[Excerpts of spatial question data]
══════
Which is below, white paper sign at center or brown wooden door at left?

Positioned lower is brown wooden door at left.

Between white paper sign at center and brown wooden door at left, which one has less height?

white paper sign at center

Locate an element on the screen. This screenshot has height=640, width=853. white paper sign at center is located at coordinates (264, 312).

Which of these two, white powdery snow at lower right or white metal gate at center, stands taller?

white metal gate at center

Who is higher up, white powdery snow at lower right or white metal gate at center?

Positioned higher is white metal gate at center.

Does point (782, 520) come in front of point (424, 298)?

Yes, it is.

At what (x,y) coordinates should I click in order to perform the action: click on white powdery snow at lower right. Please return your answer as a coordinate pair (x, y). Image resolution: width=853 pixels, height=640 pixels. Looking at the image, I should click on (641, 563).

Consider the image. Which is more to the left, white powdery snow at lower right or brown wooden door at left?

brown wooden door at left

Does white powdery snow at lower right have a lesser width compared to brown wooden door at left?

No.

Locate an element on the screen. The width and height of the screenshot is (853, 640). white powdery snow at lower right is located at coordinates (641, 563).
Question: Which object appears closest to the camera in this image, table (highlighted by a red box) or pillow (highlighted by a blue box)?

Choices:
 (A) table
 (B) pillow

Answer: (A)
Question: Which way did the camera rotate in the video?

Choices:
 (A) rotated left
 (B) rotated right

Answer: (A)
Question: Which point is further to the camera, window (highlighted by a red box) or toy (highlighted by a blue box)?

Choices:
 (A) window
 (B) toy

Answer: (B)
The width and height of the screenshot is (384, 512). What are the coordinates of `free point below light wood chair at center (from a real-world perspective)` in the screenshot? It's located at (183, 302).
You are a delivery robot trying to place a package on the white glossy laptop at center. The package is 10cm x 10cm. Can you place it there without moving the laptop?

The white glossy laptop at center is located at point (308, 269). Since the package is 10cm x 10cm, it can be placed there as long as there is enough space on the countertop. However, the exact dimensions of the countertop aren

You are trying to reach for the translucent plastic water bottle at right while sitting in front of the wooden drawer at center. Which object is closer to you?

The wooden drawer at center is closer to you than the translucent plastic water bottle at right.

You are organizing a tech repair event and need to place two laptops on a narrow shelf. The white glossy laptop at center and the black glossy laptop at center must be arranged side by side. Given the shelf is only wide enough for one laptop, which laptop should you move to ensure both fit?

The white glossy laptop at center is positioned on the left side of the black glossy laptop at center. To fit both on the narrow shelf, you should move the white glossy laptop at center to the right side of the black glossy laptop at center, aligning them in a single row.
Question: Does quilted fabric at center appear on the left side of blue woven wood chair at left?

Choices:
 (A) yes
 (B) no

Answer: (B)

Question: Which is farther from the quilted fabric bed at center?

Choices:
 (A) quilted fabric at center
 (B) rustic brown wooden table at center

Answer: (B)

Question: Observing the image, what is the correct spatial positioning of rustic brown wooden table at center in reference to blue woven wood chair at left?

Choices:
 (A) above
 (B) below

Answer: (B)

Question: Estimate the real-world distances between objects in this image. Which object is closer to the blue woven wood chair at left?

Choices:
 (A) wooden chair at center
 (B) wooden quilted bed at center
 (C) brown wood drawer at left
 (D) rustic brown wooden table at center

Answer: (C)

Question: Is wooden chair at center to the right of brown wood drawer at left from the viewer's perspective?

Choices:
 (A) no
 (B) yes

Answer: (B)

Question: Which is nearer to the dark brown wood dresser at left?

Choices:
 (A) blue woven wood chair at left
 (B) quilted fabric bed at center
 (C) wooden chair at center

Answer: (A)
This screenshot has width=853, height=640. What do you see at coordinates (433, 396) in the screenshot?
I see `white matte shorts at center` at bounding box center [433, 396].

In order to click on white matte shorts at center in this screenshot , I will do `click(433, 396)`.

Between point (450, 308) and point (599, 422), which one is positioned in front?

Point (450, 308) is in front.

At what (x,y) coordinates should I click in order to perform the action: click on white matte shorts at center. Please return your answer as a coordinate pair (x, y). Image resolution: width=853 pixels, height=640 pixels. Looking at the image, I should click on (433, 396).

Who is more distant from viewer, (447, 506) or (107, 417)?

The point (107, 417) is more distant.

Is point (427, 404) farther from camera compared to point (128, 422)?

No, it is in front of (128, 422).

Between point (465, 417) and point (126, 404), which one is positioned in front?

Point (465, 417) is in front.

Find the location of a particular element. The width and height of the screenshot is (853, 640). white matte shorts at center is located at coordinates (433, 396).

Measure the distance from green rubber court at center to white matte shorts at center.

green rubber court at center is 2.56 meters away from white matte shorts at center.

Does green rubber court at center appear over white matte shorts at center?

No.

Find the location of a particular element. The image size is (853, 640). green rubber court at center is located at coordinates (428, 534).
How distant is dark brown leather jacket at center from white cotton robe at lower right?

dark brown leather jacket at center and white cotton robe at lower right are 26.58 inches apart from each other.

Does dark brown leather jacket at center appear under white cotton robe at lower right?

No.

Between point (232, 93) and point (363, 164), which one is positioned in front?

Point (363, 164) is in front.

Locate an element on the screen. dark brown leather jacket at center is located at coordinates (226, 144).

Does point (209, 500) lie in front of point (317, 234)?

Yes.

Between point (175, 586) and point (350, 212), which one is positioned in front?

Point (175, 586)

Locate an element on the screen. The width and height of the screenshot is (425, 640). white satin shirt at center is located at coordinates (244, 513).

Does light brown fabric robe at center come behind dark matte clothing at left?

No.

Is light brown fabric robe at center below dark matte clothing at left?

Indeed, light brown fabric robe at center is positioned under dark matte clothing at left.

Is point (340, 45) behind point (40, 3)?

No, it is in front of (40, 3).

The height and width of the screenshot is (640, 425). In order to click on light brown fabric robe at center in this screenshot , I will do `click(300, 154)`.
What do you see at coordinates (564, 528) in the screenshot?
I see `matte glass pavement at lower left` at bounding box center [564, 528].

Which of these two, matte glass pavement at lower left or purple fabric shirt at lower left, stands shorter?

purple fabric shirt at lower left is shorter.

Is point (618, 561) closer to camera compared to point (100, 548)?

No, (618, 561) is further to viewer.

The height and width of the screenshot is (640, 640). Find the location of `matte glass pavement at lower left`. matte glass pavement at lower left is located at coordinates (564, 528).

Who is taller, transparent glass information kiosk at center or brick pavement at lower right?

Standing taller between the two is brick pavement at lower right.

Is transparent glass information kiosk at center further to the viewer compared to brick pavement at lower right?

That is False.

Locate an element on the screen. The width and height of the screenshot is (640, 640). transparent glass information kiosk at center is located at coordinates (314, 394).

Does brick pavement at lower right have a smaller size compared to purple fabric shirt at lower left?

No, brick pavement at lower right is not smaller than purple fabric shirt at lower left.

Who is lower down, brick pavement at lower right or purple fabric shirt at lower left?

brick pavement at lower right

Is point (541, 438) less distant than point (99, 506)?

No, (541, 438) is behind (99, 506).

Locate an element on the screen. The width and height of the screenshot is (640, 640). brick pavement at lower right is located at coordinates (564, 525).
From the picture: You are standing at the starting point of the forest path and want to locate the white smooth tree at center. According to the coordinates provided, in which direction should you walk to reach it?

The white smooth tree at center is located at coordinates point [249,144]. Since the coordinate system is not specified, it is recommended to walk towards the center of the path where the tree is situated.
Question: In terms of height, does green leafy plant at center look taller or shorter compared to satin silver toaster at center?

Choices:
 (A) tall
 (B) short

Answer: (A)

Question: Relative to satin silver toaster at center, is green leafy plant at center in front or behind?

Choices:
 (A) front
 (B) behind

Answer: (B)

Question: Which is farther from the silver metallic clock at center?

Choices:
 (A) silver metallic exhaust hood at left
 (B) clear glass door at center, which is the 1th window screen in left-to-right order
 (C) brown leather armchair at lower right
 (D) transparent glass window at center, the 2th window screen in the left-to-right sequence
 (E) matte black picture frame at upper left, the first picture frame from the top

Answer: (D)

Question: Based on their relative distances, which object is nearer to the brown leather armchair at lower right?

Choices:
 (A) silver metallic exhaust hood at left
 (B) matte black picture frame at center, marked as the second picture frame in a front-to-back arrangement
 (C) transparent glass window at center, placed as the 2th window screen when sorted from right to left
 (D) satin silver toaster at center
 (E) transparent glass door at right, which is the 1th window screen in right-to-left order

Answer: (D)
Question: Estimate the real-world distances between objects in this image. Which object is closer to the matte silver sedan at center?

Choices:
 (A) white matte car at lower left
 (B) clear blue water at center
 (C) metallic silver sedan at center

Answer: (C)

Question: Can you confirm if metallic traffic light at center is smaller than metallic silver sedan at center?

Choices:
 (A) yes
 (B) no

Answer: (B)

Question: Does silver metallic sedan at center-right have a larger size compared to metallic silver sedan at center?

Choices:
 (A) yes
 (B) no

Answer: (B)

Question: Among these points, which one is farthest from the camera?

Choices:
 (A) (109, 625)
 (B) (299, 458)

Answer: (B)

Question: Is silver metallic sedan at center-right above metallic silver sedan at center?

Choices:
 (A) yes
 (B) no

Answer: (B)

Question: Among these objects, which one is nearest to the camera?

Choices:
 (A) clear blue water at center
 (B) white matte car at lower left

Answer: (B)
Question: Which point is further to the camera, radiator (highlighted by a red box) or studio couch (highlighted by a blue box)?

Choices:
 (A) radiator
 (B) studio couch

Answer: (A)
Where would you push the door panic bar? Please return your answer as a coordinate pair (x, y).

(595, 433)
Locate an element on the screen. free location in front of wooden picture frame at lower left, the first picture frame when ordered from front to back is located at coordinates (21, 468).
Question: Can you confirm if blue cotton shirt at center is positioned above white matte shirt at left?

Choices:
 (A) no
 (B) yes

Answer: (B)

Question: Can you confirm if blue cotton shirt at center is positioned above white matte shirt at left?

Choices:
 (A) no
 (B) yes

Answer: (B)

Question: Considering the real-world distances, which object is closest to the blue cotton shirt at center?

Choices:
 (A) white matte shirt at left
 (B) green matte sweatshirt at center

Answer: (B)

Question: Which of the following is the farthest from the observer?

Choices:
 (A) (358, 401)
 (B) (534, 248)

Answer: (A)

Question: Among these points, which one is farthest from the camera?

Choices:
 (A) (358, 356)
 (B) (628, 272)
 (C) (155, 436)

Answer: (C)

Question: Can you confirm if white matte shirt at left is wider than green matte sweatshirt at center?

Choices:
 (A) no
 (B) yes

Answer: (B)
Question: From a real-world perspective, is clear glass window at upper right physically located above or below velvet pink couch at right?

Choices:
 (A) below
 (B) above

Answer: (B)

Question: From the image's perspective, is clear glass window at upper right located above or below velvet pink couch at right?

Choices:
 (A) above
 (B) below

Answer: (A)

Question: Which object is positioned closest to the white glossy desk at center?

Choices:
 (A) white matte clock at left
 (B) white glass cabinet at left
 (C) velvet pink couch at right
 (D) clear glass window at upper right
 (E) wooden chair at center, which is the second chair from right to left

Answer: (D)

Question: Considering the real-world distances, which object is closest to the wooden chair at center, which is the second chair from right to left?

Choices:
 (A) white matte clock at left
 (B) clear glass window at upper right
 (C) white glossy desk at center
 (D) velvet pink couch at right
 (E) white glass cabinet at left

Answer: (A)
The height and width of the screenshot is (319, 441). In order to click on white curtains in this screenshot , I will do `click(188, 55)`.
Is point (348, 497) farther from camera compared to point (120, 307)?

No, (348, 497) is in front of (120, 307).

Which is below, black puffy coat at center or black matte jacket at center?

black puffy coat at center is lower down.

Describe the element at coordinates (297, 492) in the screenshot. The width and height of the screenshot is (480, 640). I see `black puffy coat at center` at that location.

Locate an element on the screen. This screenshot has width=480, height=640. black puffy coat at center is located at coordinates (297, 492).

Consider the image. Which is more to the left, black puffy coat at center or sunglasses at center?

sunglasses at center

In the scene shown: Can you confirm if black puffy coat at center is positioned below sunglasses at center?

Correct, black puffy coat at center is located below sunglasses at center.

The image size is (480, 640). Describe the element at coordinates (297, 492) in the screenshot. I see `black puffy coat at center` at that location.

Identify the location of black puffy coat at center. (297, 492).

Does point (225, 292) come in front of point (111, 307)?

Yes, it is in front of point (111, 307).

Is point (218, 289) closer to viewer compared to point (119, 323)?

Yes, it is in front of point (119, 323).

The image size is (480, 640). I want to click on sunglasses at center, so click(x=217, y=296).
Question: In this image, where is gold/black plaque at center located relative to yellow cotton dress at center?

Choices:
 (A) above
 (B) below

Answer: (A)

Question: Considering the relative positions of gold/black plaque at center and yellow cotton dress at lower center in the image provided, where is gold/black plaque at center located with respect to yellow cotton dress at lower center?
══════
→ **Task to complete**:
Copy the data word for word, from its first line through the line containing "Who is higher".

→ **Exercise solution**:
Which is below, white paper sign at center or brown wooden door at left?

Positioned lower is brown wooden door at left.

Between white paper sign at center and brown wooden door at left, which one has less height?

white paper sign at center

Locate an element on the screen. This screenshot has height=640, width=853. white paper sign at center is located at coordinates (264, 312).

Which of these two, white powdery snow at lower right or white metal gate at center, stands taller?

white metal gate at center

Who is higher up, white powdery snow at lower right or white metal gate at center?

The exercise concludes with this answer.